(Records from a spatial question set)
>>>

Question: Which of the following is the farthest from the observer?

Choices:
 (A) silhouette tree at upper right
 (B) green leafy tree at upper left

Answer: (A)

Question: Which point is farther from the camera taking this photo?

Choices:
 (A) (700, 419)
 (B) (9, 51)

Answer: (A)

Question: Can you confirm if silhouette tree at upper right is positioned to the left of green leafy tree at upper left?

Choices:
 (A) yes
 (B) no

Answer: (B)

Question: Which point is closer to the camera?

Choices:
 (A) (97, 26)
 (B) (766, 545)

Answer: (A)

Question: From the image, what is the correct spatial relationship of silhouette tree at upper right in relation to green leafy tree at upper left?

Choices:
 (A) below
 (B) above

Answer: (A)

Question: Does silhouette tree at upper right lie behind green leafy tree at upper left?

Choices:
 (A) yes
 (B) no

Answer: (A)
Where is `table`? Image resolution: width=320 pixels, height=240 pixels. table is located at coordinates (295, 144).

<<<
>>>

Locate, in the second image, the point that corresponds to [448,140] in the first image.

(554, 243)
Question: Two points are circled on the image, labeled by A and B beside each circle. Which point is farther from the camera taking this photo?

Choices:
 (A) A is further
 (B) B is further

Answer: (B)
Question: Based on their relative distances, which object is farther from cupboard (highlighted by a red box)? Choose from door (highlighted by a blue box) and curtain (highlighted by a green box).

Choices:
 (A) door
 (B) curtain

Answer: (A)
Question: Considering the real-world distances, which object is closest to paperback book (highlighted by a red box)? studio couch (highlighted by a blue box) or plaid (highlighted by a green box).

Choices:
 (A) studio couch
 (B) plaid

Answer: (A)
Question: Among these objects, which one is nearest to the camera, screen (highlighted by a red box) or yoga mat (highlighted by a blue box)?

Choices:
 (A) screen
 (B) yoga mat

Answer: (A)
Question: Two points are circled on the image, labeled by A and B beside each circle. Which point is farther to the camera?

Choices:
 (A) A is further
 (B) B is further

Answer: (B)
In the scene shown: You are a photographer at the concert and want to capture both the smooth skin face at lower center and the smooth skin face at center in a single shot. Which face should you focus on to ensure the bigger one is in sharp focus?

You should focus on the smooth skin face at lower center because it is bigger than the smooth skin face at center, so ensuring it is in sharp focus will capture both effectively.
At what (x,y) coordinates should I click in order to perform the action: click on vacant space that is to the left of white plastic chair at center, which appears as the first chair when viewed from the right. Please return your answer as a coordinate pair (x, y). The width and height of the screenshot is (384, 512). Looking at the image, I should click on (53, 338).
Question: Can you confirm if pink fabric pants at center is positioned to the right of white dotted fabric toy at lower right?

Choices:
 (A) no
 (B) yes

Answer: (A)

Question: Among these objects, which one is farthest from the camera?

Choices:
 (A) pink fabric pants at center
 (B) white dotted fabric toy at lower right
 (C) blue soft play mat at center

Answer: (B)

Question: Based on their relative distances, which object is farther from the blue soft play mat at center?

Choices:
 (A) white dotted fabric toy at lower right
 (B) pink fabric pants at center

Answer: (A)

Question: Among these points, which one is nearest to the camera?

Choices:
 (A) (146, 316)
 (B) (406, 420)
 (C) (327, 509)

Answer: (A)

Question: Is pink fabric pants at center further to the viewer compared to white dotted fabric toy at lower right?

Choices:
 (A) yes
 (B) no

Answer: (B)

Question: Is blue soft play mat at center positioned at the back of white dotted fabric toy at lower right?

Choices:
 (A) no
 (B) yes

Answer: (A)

<<<

◆ Task statement ◆
Select every line in the records that contains the word "objects", treating uppercase and lowercase as different, and copy each of those lines in full.

◆ Result for this task ◆
Question: Among these objects, which one is nearest to the camera, screen (highlighted by a red box) or yoga mat (highlighted by a blue box)?
Question: Among these objects, which one is farthest from the camera?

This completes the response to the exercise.